### [Problem to work on]
Check which lines of the entries that follow hold "camera", then give the number of those lines and nothing more.

*** Opening of Entries provided ***

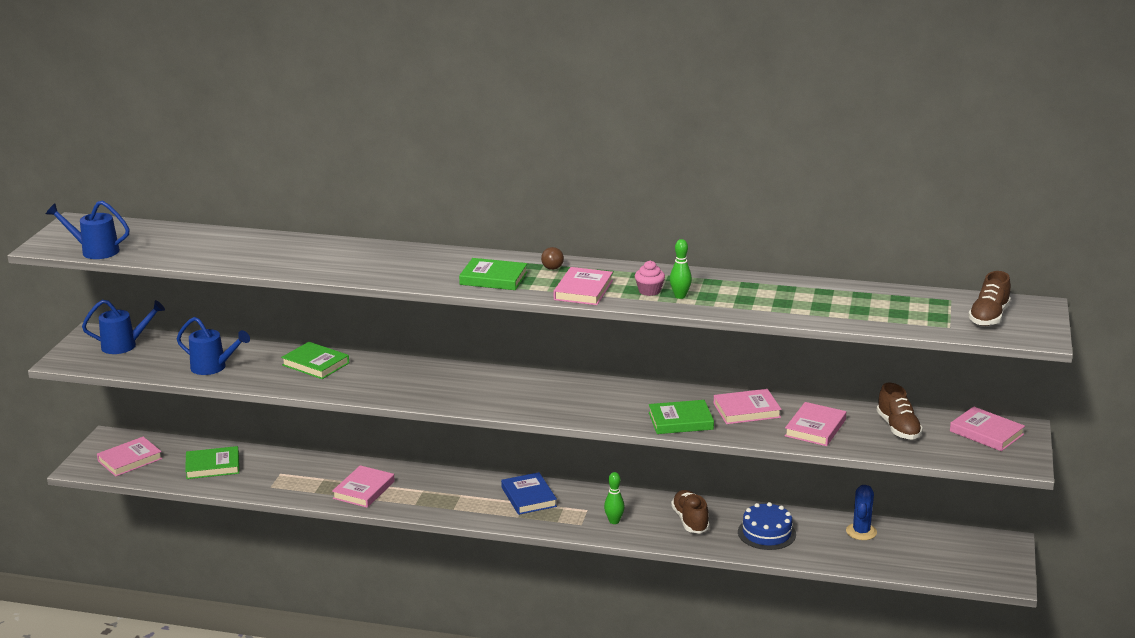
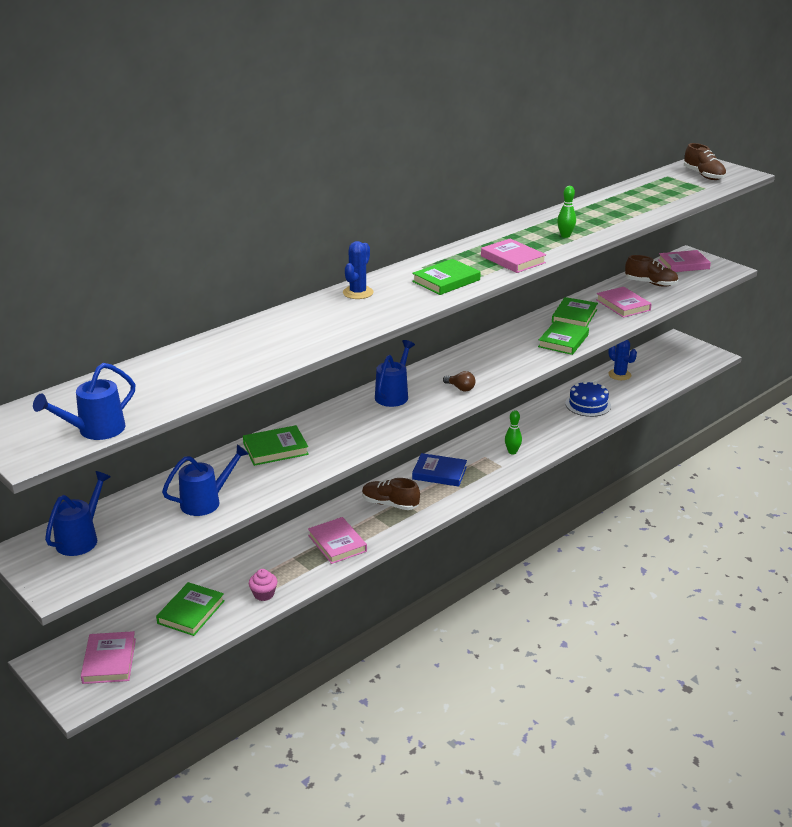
camera: 55 degrees left, 5 degrees up
(420, 255) = (358, 293): none -> blue cactus
(462, 379) = (393, 395): none -> blue watering can
(552, 266) = (453, 256): brown light bulb -> brown light bulb (460, 388)
(649, 291) = (544, 241): pink cupcake -> pink cupcake (264, 594)
(690, 521) = (544, 424): brown shoe -> brown shoe (390, 504)
(746, 410) = (574, 316): pink book -> green book

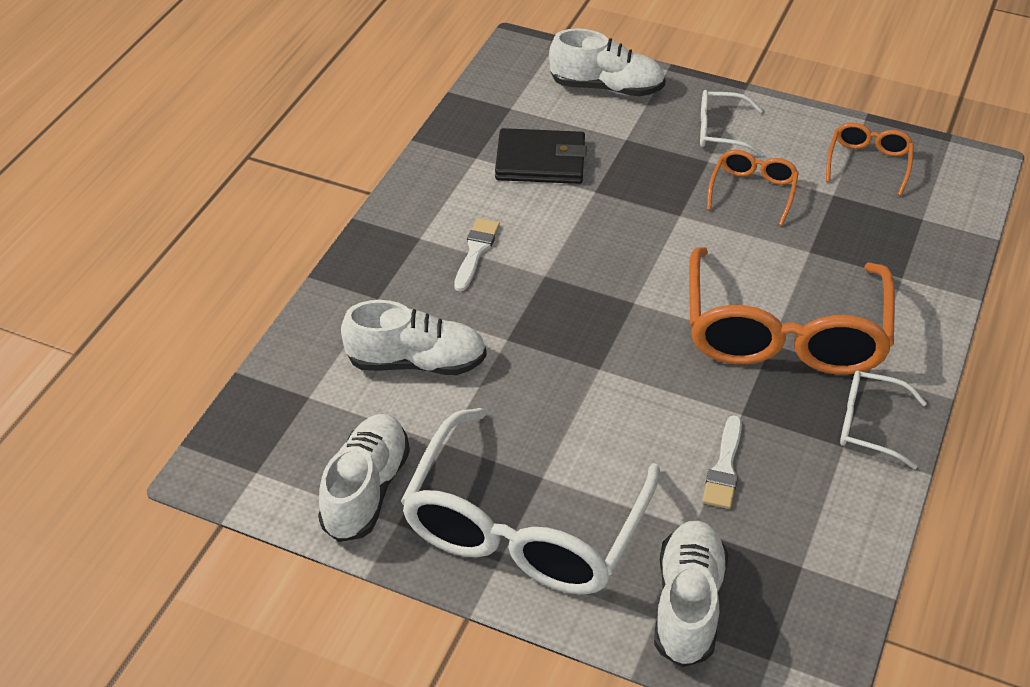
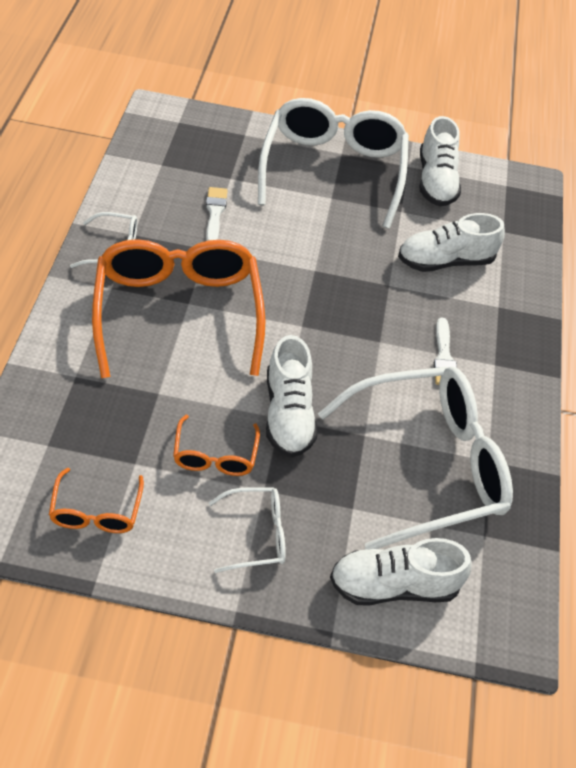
camera: 160 degrees right, 5 degrees up
(540, 161) = (427, 465): black wallet -> white glasses
(688, 604) = (228, 141): white shoe -> white shoe (288, 414)

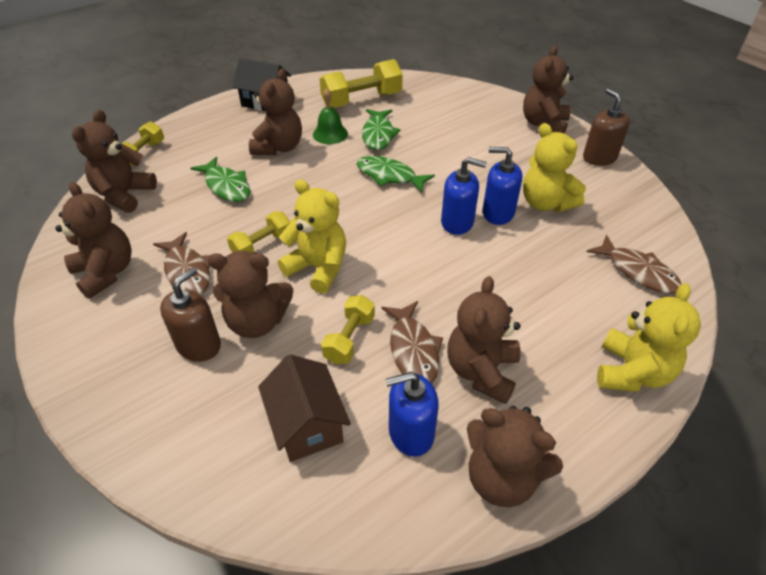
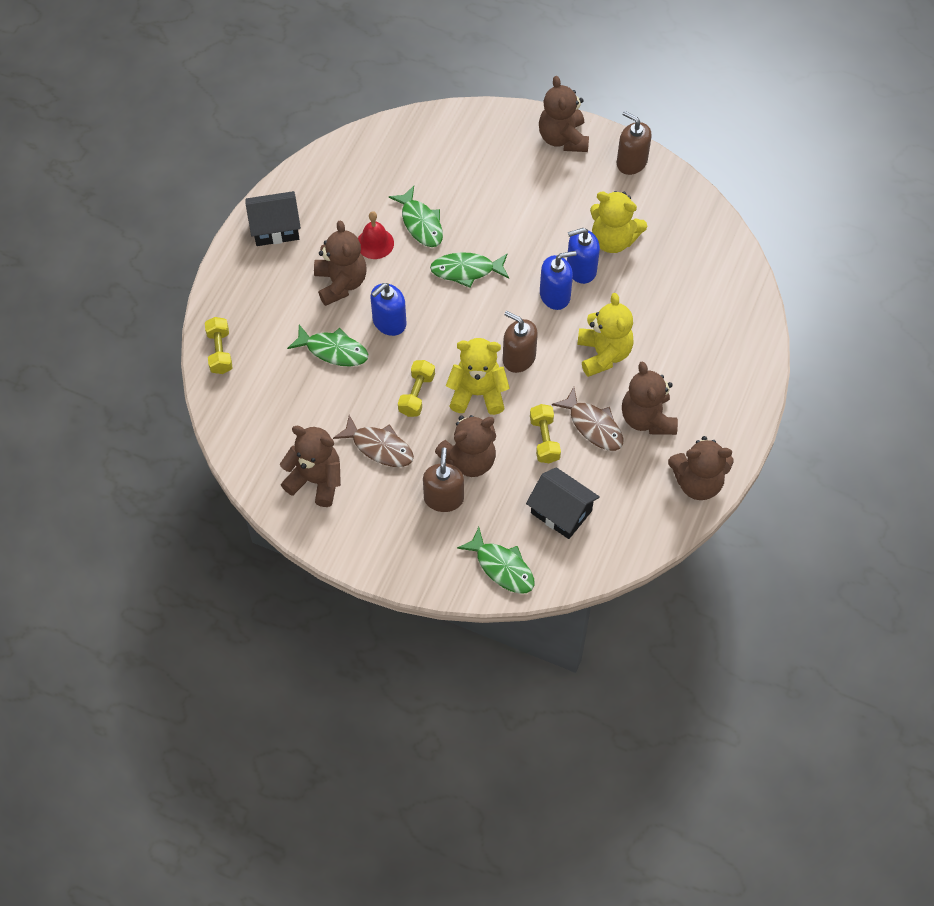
camera: 30 degrees left, 15 degrees up
(124, 195) = (252, 404): brown teddy bear -> none
(188, 452) = (502, 567): none -> green fish
(307, 424) = (561, 512): brown house -> black house
(330, 134) = (375, 243): green bell -> red bell
(361, 100) = (370, 182): yellow dumbbell -> none
(382, 256) = (519, 358): none -> brown soap dispenser
(411, 432) = (628, 483): blue soap dispenser -> blue soap dispenser (389, 322)
(632, 372) = (742, 370): yellow teddy bear -> yellow teddy bear (603, 354)
(638, 272) = (713, 279): brown fish -> none

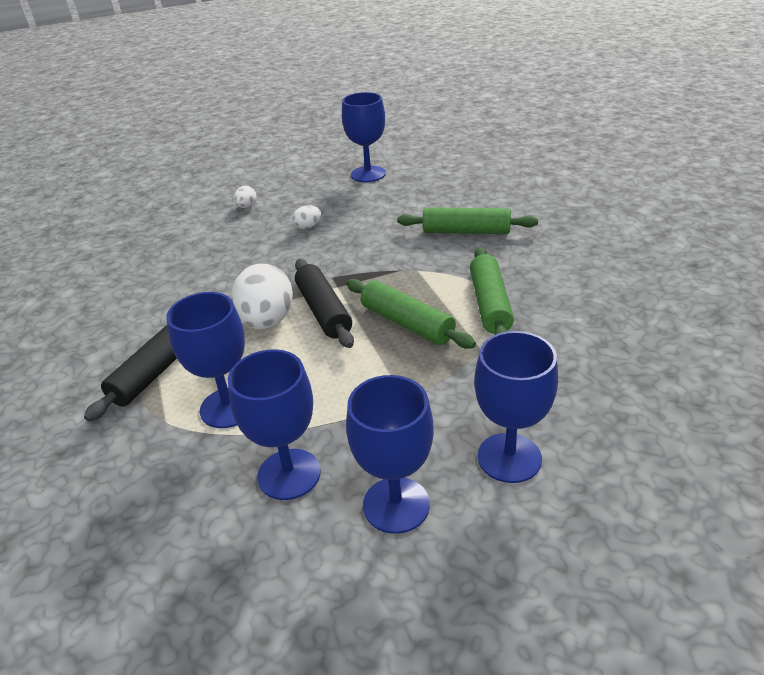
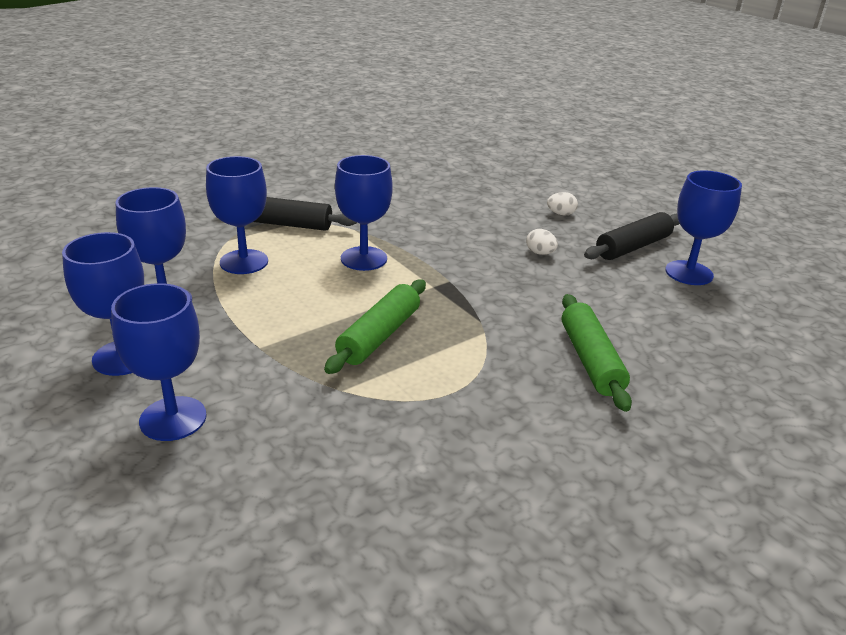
camera: 70 degrees right, 5 degrees down
(267, 321) = (364, 259): white egg -> blue goblet
(323, 311) = (387, 285): black rolling pin -> black rolling pin (633, 247)
(490, 304) = (432, 390): green rolling pin -> none

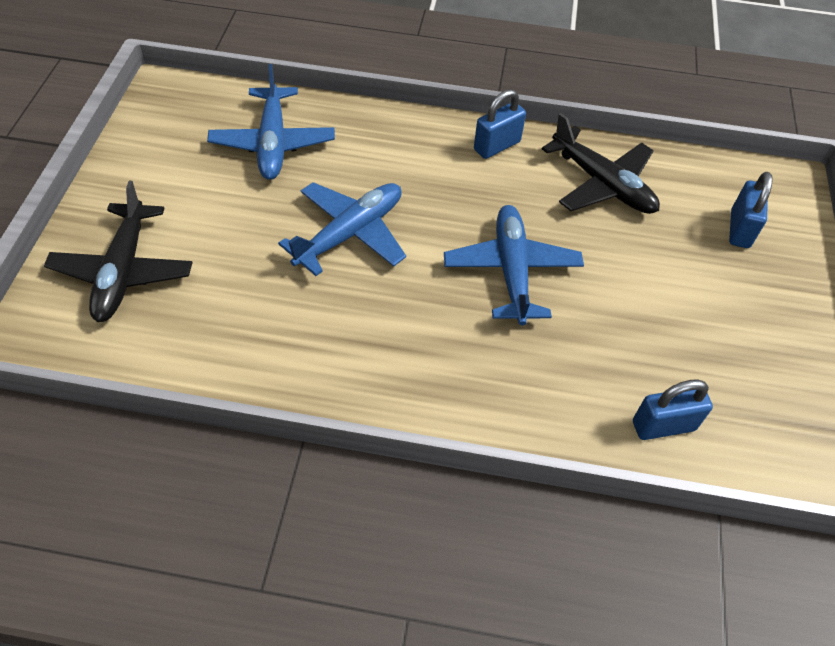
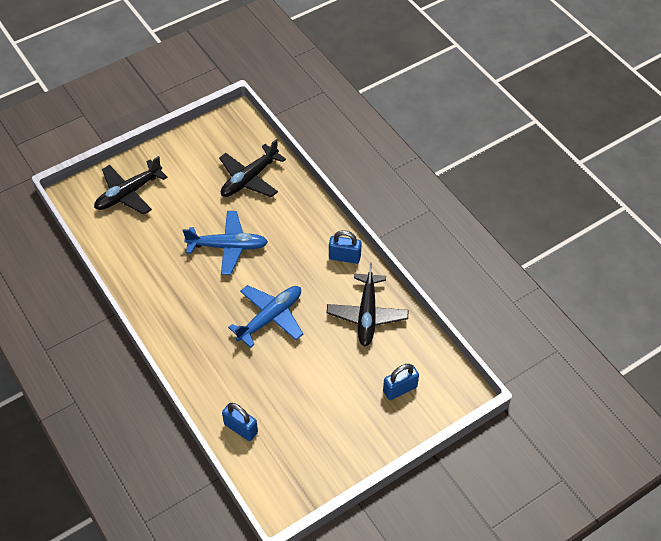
camera: 50 degrees right, 0 degrees up
(273, 143) = (249, 179): blue plane -> black plane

*** Close of Entries provided ***

### [Output for this task]
5